REQUIREMENT => Filter the data below down to the lines that contain the string "kern", treating uppercase and lowercase as different.
** start DATA ROWS **
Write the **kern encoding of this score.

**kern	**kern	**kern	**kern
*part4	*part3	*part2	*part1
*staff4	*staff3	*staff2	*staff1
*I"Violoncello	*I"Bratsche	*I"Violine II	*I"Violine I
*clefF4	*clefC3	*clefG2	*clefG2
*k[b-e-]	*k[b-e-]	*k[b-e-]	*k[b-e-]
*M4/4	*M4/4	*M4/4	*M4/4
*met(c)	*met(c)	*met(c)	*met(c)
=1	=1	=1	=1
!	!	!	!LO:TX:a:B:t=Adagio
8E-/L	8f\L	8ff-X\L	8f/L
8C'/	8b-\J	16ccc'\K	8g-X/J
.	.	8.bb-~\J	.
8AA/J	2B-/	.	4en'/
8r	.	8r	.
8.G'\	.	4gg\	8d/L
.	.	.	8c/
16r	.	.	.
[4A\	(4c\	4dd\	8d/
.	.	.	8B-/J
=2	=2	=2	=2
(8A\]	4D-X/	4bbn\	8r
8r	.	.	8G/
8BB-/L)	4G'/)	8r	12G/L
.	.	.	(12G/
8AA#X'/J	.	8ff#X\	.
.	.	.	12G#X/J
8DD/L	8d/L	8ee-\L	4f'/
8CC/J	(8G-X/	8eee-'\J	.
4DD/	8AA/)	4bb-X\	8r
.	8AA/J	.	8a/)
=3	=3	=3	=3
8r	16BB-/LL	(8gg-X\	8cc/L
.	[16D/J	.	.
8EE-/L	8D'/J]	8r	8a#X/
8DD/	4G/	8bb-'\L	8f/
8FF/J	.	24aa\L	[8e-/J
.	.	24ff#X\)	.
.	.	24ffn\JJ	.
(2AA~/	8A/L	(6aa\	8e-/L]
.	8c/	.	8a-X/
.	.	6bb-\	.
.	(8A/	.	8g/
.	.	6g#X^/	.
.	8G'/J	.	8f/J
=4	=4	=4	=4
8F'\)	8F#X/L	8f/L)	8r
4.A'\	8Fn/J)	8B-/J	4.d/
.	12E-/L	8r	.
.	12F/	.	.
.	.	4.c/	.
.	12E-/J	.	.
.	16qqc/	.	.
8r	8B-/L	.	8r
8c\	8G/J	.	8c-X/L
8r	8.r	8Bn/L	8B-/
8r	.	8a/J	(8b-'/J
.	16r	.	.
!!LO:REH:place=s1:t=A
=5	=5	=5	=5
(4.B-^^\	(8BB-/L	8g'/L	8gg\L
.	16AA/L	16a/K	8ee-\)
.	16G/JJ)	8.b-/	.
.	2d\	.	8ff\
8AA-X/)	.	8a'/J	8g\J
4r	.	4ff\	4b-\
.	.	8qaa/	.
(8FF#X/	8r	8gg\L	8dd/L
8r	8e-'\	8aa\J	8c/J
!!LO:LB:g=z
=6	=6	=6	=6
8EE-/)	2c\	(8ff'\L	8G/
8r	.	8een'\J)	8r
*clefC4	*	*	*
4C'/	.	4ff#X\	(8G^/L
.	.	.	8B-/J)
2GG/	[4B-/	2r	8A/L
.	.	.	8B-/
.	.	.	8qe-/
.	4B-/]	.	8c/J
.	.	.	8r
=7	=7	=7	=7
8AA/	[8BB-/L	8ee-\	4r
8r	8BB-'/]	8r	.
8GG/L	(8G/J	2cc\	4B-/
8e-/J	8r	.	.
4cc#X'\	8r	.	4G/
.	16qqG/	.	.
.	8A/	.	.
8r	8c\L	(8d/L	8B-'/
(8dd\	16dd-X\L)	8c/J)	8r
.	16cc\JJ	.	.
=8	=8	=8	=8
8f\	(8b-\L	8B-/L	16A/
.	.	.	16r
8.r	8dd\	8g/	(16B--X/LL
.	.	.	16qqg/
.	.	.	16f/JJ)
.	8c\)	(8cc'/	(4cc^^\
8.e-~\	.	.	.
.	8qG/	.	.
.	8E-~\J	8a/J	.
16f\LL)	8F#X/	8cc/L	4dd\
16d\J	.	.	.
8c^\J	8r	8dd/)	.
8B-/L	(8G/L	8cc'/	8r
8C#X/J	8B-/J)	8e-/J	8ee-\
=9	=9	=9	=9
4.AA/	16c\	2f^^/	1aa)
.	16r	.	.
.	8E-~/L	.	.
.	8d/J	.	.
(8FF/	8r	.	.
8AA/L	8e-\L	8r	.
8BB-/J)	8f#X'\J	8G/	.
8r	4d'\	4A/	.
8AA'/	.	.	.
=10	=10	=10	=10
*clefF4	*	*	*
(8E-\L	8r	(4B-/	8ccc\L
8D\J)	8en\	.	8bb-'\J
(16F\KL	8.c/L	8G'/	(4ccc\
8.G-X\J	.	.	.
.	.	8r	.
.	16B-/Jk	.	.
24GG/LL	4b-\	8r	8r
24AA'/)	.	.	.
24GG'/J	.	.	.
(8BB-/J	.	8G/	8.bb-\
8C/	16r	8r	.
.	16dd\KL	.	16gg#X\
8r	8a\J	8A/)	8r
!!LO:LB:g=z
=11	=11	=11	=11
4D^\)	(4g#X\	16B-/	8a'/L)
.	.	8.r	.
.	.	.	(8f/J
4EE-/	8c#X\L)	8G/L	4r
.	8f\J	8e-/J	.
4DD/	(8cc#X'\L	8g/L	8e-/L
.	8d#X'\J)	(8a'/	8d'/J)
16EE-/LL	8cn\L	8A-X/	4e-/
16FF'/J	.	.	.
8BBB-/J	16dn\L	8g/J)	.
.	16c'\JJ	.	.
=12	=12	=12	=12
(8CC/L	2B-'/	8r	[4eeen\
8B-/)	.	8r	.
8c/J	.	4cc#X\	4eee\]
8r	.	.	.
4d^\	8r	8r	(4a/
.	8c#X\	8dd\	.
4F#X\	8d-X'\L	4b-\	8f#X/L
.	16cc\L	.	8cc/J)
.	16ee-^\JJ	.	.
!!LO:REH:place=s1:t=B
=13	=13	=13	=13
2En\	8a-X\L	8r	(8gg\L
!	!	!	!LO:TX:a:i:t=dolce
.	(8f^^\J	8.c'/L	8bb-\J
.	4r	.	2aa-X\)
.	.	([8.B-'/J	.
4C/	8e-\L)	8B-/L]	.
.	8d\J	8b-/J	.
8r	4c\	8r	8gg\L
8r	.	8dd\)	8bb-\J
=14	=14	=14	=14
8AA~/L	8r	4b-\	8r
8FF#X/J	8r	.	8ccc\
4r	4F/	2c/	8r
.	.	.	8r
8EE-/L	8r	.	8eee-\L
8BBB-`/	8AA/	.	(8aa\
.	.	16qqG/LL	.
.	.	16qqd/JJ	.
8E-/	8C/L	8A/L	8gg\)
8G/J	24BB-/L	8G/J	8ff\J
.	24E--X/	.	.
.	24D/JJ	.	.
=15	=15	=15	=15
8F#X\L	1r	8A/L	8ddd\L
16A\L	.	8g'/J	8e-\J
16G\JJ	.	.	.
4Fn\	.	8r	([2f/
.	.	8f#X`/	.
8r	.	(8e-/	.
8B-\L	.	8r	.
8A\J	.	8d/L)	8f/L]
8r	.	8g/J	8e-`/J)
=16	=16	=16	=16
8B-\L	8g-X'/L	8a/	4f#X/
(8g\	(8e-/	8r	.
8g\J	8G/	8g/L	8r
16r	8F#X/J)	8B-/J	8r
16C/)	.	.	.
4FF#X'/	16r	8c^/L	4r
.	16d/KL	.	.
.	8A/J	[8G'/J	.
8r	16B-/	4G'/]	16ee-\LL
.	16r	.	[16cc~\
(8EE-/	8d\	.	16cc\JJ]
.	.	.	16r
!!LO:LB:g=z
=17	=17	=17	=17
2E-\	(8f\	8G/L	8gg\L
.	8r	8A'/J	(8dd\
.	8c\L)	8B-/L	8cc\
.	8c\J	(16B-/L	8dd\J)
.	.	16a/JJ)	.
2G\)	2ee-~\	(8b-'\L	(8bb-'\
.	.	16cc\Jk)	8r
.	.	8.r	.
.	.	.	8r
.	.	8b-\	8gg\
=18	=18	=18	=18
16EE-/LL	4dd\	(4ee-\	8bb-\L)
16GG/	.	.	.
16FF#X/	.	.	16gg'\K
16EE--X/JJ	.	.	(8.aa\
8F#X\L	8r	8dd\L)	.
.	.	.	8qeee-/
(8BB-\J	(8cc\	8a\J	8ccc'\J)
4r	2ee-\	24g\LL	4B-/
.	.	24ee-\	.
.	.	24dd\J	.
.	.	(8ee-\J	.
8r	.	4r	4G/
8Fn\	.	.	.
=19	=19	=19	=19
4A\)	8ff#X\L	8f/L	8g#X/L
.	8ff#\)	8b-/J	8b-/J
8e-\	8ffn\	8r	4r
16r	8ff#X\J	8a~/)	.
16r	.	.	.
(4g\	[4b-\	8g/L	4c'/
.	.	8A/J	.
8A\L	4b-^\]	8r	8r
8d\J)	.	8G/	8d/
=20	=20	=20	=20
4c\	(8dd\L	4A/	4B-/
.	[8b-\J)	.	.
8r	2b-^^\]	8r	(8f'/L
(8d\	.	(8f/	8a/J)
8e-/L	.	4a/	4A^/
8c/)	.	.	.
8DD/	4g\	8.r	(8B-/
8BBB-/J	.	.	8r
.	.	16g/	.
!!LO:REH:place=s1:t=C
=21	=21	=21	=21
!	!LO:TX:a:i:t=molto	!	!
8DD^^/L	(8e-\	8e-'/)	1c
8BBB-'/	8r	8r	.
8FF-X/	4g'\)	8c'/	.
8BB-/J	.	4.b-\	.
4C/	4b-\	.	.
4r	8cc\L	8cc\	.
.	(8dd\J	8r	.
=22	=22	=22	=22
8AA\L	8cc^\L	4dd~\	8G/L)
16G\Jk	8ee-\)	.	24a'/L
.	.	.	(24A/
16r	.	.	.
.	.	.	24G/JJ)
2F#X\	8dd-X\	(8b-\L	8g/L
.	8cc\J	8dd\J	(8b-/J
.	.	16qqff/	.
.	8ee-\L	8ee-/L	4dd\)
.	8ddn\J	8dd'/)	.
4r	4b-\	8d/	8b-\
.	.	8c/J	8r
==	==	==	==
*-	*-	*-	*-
** end DATA ROWS **
FULL RESPONSE =>
Write the **kern encoding of this score.
**kern	**kern	**kern	**kern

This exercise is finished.